Records from a data collection
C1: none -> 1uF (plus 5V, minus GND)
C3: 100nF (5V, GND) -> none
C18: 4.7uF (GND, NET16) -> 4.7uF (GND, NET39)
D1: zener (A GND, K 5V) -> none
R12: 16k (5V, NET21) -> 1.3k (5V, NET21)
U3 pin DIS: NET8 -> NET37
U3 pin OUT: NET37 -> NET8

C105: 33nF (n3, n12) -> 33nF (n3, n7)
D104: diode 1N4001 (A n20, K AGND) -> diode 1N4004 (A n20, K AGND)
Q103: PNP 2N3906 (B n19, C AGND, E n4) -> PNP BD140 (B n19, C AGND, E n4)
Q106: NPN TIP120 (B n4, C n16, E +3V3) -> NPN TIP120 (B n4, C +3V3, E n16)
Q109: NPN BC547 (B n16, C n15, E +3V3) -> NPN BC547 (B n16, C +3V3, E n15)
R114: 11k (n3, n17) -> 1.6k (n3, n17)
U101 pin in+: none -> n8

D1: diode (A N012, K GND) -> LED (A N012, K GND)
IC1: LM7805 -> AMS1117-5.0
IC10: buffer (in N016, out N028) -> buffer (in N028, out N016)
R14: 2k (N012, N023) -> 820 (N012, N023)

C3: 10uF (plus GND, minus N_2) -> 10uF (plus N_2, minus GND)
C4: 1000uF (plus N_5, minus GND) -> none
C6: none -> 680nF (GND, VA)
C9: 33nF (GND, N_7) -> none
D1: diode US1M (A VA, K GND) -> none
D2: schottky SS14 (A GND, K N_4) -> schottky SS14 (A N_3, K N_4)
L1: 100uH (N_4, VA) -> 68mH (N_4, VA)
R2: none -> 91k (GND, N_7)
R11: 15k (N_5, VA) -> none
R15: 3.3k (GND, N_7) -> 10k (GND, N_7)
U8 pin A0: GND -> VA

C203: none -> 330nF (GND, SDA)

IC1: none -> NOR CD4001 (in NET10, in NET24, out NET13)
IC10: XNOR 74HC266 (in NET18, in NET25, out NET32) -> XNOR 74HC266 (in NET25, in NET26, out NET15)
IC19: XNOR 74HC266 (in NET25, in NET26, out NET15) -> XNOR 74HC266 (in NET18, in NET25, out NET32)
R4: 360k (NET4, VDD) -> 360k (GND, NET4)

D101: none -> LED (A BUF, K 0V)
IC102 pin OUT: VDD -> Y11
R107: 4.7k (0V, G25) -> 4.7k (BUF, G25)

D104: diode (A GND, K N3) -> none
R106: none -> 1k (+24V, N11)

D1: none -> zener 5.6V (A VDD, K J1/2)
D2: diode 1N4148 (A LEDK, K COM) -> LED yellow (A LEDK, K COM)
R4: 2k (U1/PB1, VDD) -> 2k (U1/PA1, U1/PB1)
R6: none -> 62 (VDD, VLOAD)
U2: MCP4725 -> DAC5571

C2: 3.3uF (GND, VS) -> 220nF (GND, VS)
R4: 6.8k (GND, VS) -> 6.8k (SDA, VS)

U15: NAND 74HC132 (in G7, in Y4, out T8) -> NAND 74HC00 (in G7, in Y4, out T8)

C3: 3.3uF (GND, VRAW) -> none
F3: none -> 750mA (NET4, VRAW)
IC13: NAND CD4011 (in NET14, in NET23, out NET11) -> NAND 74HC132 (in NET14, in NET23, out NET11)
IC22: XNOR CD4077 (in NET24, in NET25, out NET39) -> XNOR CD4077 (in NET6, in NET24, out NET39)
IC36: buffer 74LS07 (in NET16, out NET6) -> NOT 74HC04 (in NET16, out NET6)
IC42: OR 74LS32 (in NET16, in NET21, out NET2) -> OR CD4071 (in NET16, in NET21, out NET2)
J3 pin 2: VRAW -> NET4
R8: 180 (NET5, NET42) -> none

#### To do
Nothing may be left out: return each entry exactly as it reads.

#### Written response
C1: none -> 1uF (plus 5V, minus GND)
C3: 100nF (5V, GND) -> none
C18: 4.7uF (GND, NET16) -> 4.7uF (GND, NET39)
D1: zener (A GND, K 5V) -> none
R12: 16k (5V, NET21) -> 1.3k (5V, NET21)
U3 pin DIS: NET8 -> NET37
U3 pin OUT: NET37 -> NET8

C105: 33nF (n3, n12) -> 33nF (n3, n7)
D104: diode 1N4001 (A n20, K AGND) -> diode 1N4004 (A n20, K AGND)
Q103: PNP 2N3906 (B n19, C AGND, E n4) -> PNP BD140 (B n19, C AGND, E n4)
Q106: NPN TIP120 (B n4, C n16, E +3V3) -> NPN TIP120 (B n4, C +3V3, E n16)
Q109: NPN BC547 (B n16, C n15, E +3V3) -> NPN BC547 (B n16, C +3V3, E n15)
R114: 11k (n3, n17) -> 1.6k (n3, n17)
U101 pin in+: none -> n8

D1: diode (A N012, K GND) -> LED (A N012, K GND)
IC1: LM7805 -> AMS1117-5.0
IC10: buffer (in N016, out N028) -> buffer (in N028, out N016)
R14: 2k (N012, N023) -> 820 (N012, N023)

C3: 10uF (plus GND, minus N_2) -> 10uF (plus N_2, minus GND)
C4: 1000uF (plus N_5, minus GND) -> none
C6: none -> 680nF (GND, VA)
C9: 33nF (GND, N_7) -> none
D1: diode US1M (A VA, K GND) -> none
D2: schottky SS14 (A GND, K N_4) -> schottky SS14 (A N_3, K N_4)
L1: 100uH (N_4, VA) -> 68mH (N_4, VA)
R2: none -> 91k (GND, N_7)
R11: 15k (N_5, VA) -> none
R15: 3.3k (GND, N_7) -> 10k (GND, N_7)
U8 pin A0: GND -> VA

C203: none -> 330nF (GND, SDA)

IC1: none -> NOR CD4001 (in NET10, in NET24, out NET13)
IC10: XNOR 74HC266 (in NET18, in NET25, out NET32) -> XNOR 74HC266 (in NET25, in NET26, out NET15)
IC19: XNOR 74HC266 (in NET25, in NET26, out NET15) -> XNOR 74HC266 (in NET18, in NET25, out NET32)
R4: 360k (NET4, VDD) -> 360k (GND, NET4)

D101: none -> LED (A BUF, K 0V)
IC102 pin OUT: VDD -> Y11
R107: 4.7k (0V, G25) -> 4.7k (BUF, G25)

D104: diode (A GND, K N3) -> none
R106: none -> 1k (+24V, N11)

D1: none -> zener 5.6V (A VDD, K J1/2)
D2: diode 1N4148 (A LEDK, K COM) -> LED yellow (A LEDK, K COM)
R4: 2k (U1/PB1, VDD) -> 2k (U1/PA1, U1/PB1)
R6: none -> 62 (VDD, VLOAD)
U2: MCP4725 -> DAC5571

C2: 3.3uF (GND, VS) -> 220nF (GND, VS)
R4: 6.8k (GND, VS) -> 6.8k (SDA, VS)

U15: NAND 74HC132 (in G7, in Y4, out T8) -> NAND 74HC00 (in G7, in Y4, out T8)

C3: 3.3uF (GND, VRAW) -> none
F3: none -> 750mA (NET4, VRAW)
IC13: NAND CD4011 (in NET14, in NET23, out NET11) -> NAND 74HC132 (in NET14, in NET23, out NET11)
IC22: XNOR CD4077 (in NET24, in NET25, out NET39) -> XNOR CD4077 (in NET6, in NET24, out NET39)
IC36: buffer 74LS07 (in NET16, out NET6) -> NOT 74HC04 (in NET16, out NET6)
IC42: OR 74LS32 (in NET16, in NET21, out NET2) -> OR CD4071 (in NET16, in NET21, out NET2)
J3 pin 2: VRAW -> NET4
R8: 180 (NET5, NET42) -> none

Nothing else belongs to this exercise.